### Prompt:
Only the lines running from the one with "- appeared: RUSSET DONUT <767, 422>" to the end of the listing should be returned, each exactly as it appears, with both ends kept.

### The data:
- Opening Delimiter -

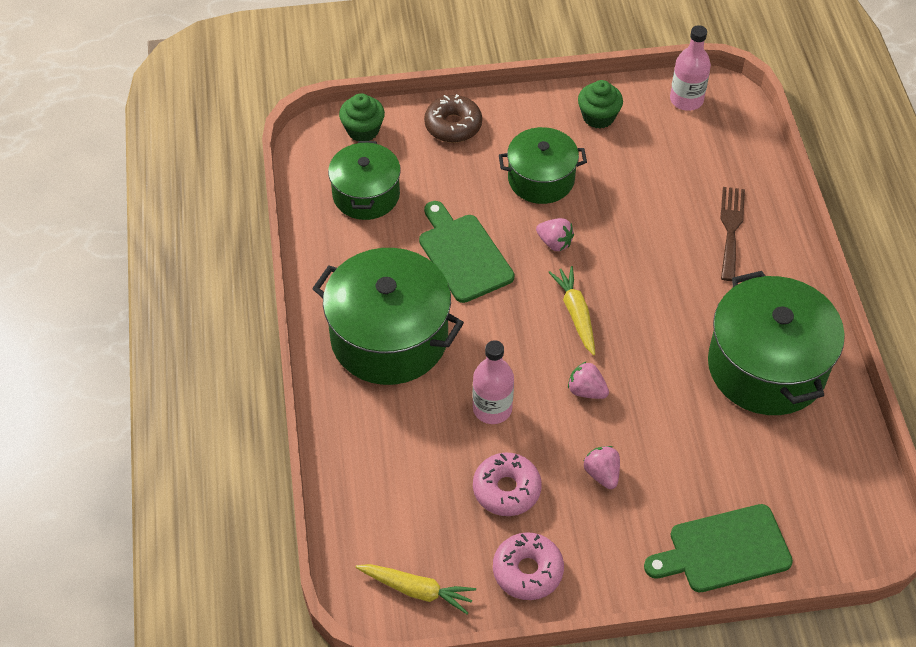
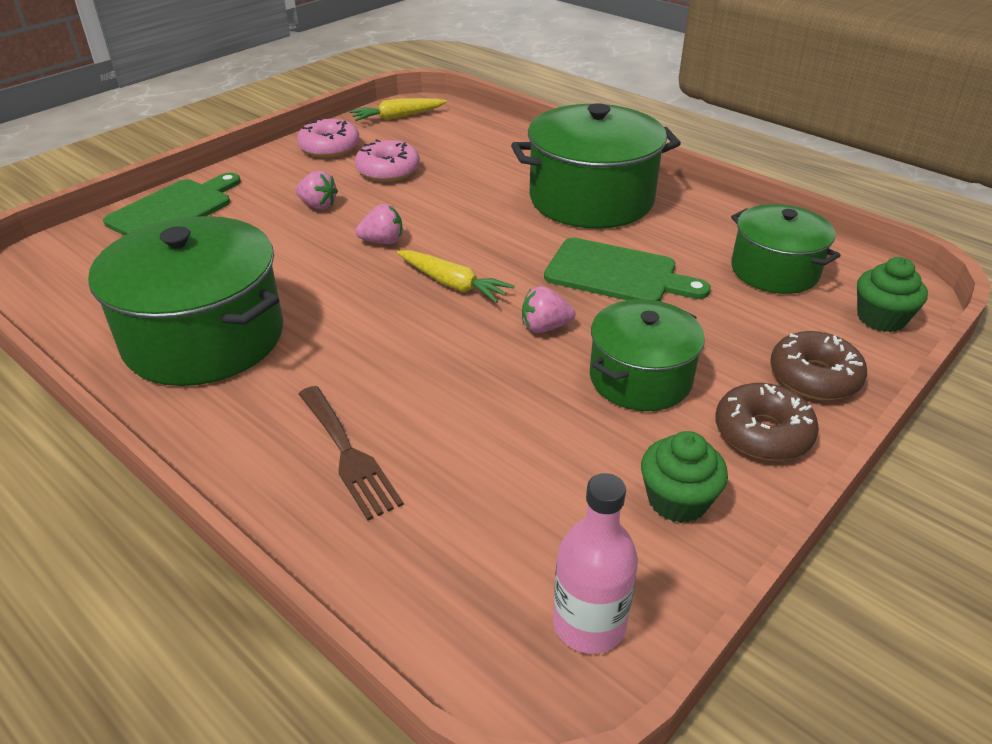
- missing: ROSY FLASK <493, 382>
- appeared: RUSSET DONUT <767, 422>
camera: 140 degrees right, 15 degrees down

- Closing Delimiter -

### Answer section:
- appeared: RUSSET DONUT <767, 422>
camera: 140 degrees right, 15 degrees down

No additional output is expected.